=== Raw data ===
----
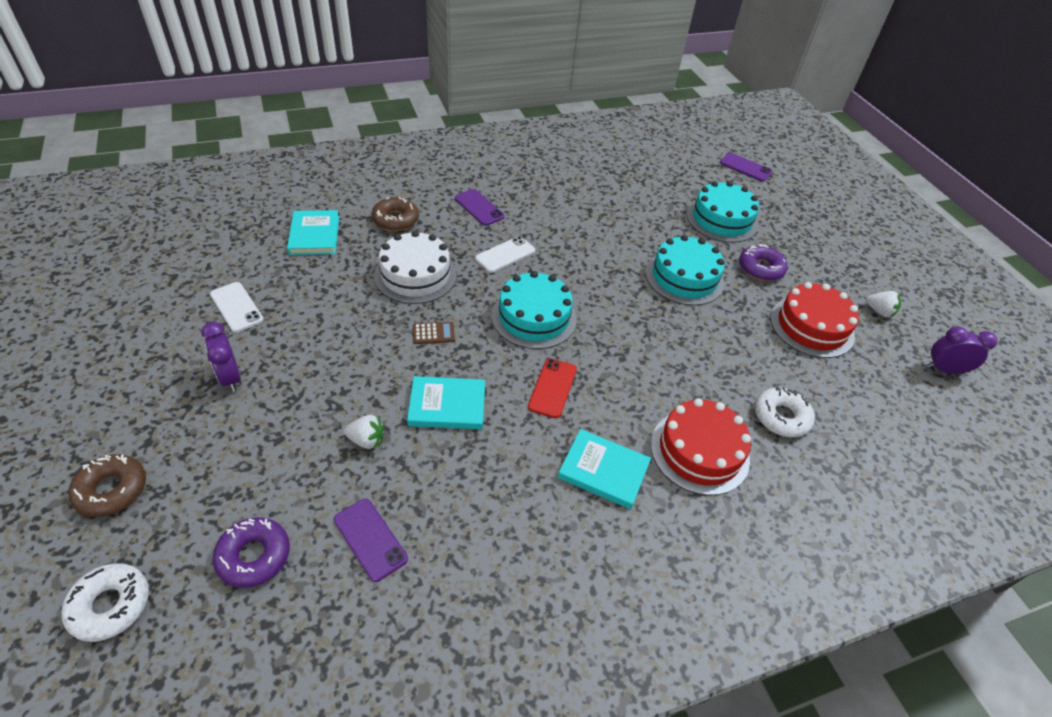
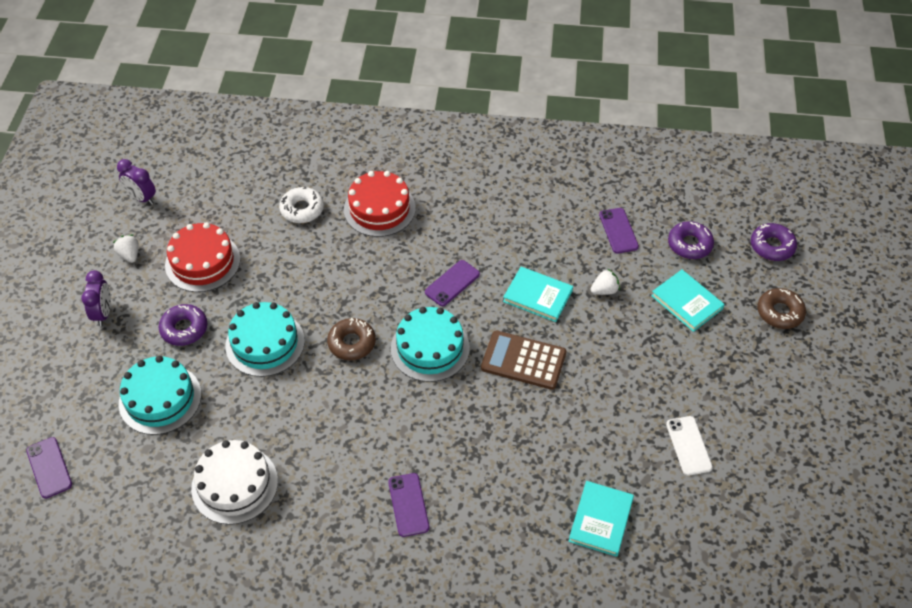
camera: 150 degrees left, 5 degrees up
(110, 605) = (772, 246): white donut -> purple donut
(230, 377) = (697, 373): purple clock -> purple clock (103, 313)
(366, 440) = (604, 290): white strawberry -> white strawberry turned 120 degrees clockwise
(395, 220) = (508, 515): brown donut -> brown donut (352, 343)
(415, 275) = (515, 430): white cake -> white cake (234, 484)
(433, 333) = (523, 360): brown calculator -> brown calculator, size x2.09
(505, 255) = (416, 427): white phone -> none
(552, 388) = (452, 283): red phone -> purple phone
(603, 470) = (452, 219): turquoise book -> turquoise book (686, 302)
----
Those lines from the one with "(433, 333) = (523, 360): brown" through the last line of the material above are to be retyped exactly, with nothing else.

(433, 333) = (523, 360): brown calculator -> brown calculator, size x2.09
(505, 255) = (416, 427): white phone -> none
(552, 388) = (452, 283): red phone -> purple phone
(603, 470) = (452, 219): turquoise book -> turquoise book (686, 302)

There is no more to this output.